___ RECORDS FOR PROCESSING

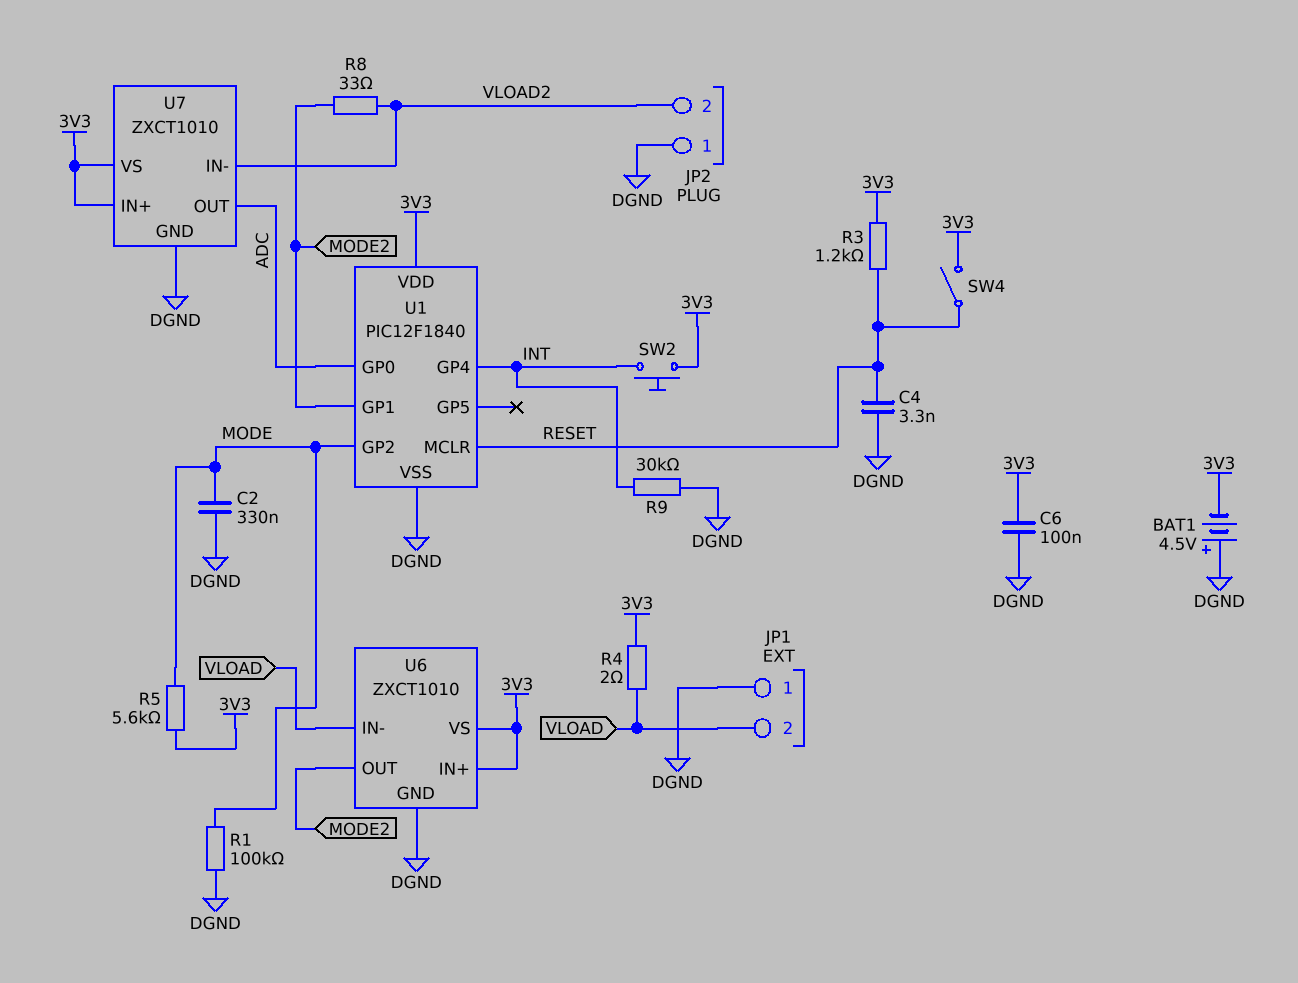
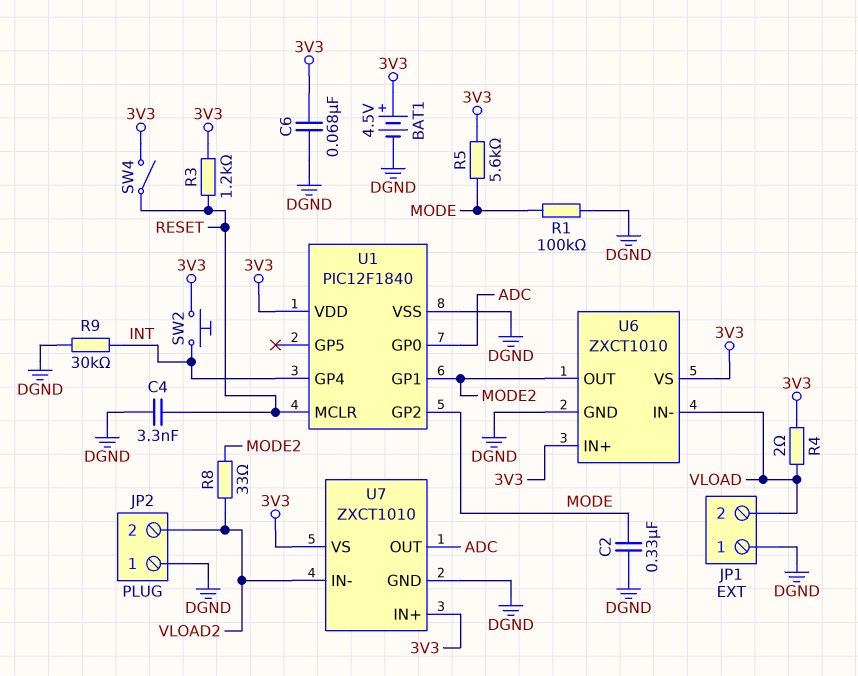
BAT1: 4.5V (plus DGND, minus 3V3) -> 4.5V (plus 3V3, minus DGND)
C6: 100nF (3V3, DGND) -> 68nF (3V3, DGND)

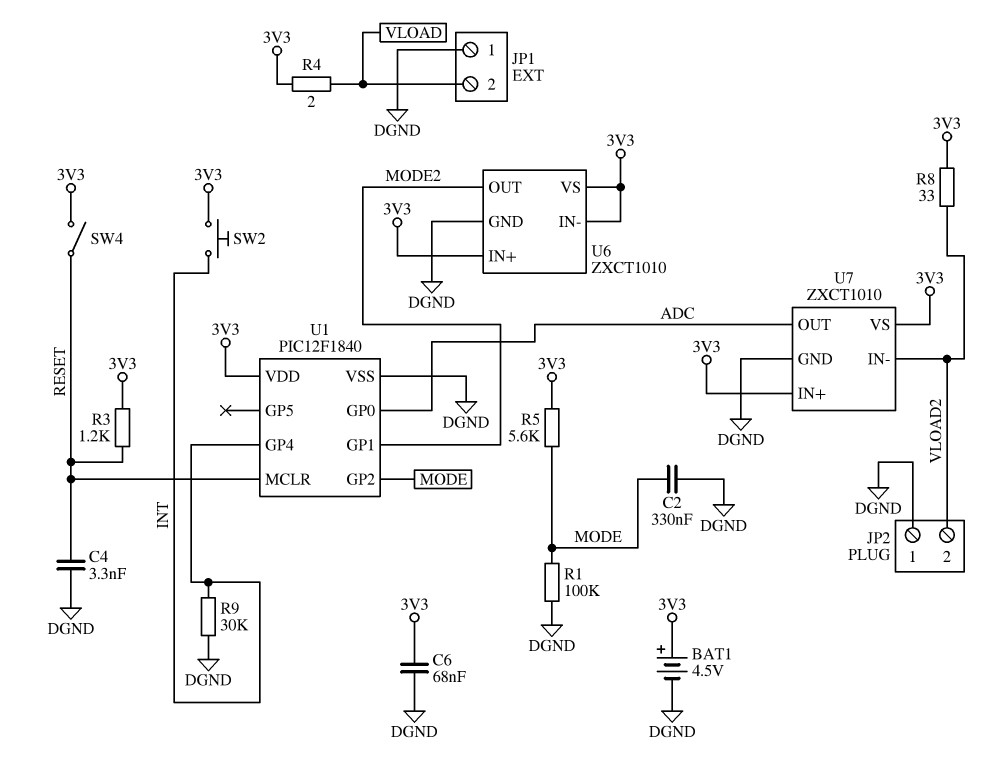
R8: 33 (MODE2, VLOAD2) -> 33 (3V3, VLOAD2)
U6 pin IN-: VLOAD -> 3V3

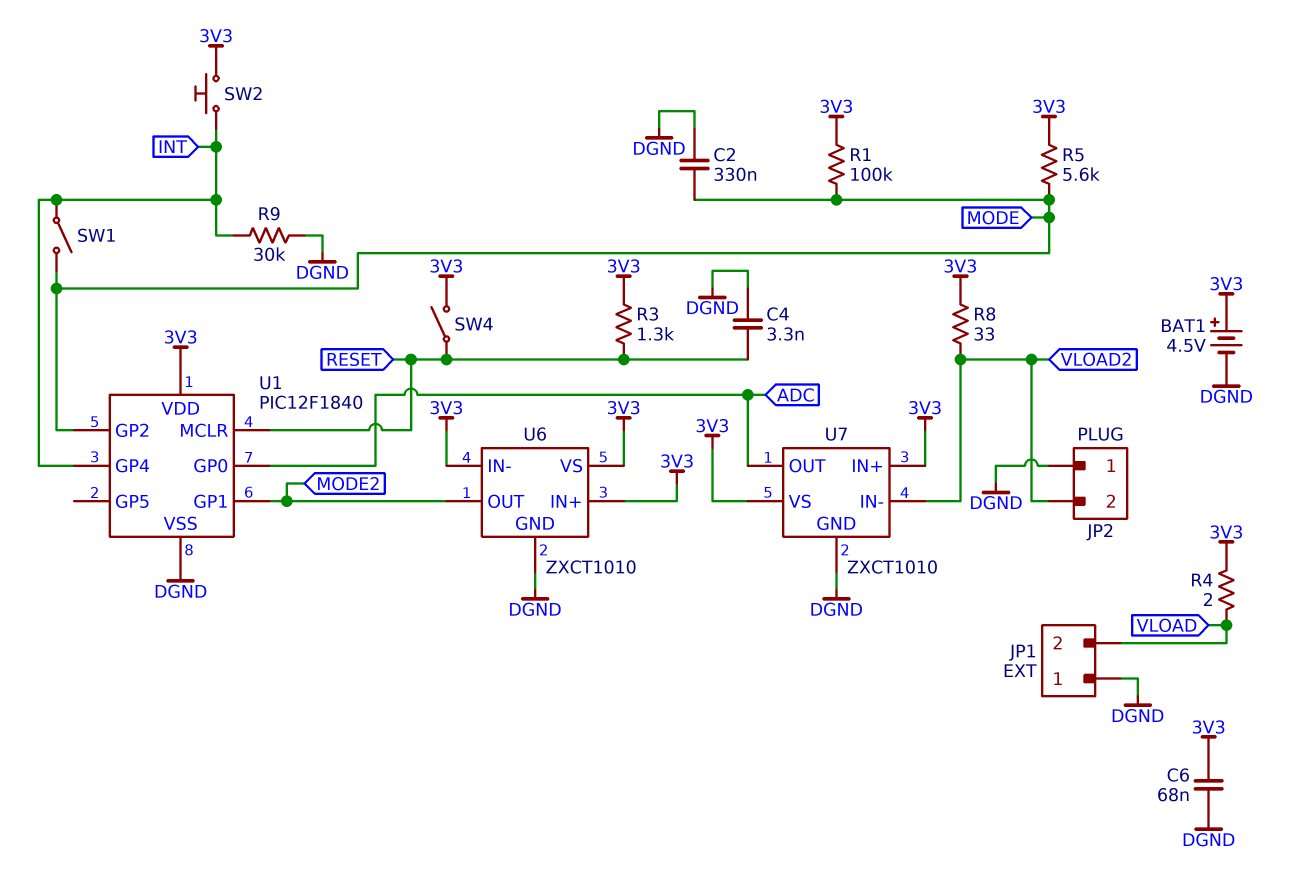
R1: 100k (DGND, MODE) -> 100k (3V3, MODE)
R3: 1.2k (3V3, RESET) -> 1.3k (3V3, RESET)
SW1: none -> switch (INT, MODE)

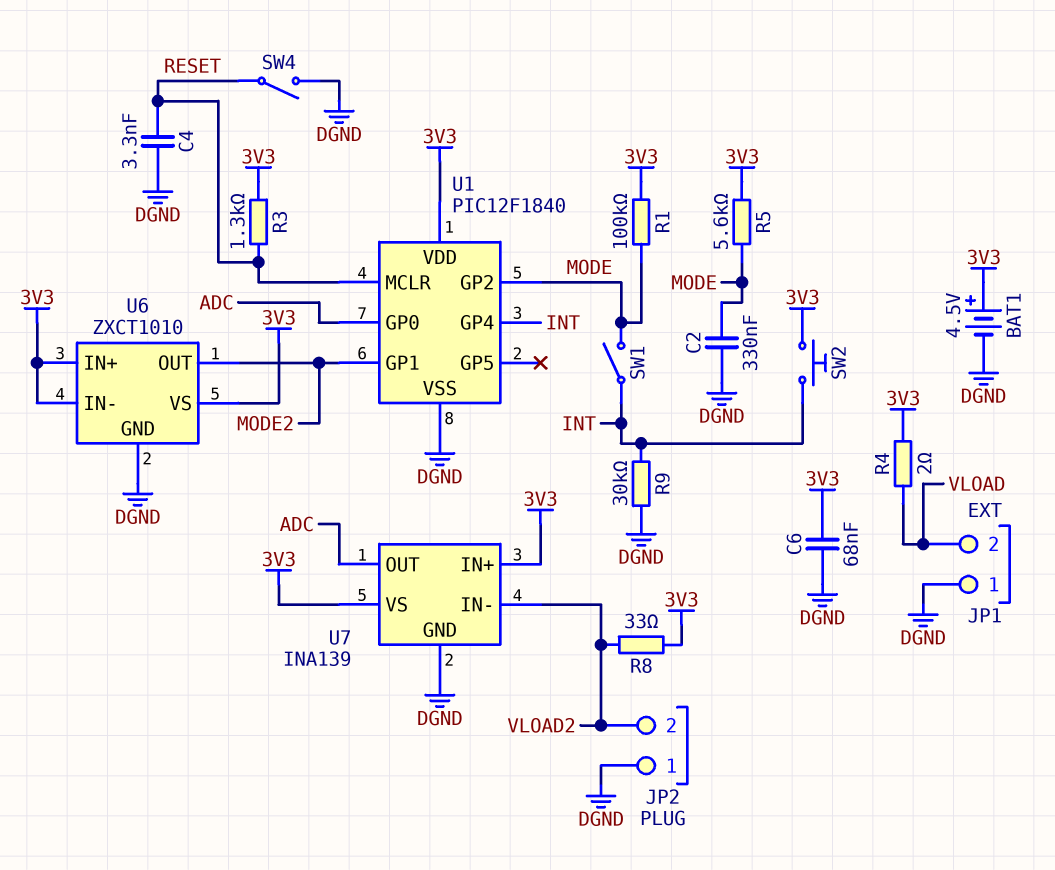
SW4: switch (3V3, RESET) -> switch (DGND, RESET)
U7: ZXCT1010 -> INA139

______

WORK INSTRUCTION
Each line above that contains the string "RESET" should be identified and copied.

TASK ANSWER
R3: 1.2k (3V3, RESET) -> 1.3k (3V3, RESET)
SW4: switch (3V3, RESET) -> switch (DGND, RESET)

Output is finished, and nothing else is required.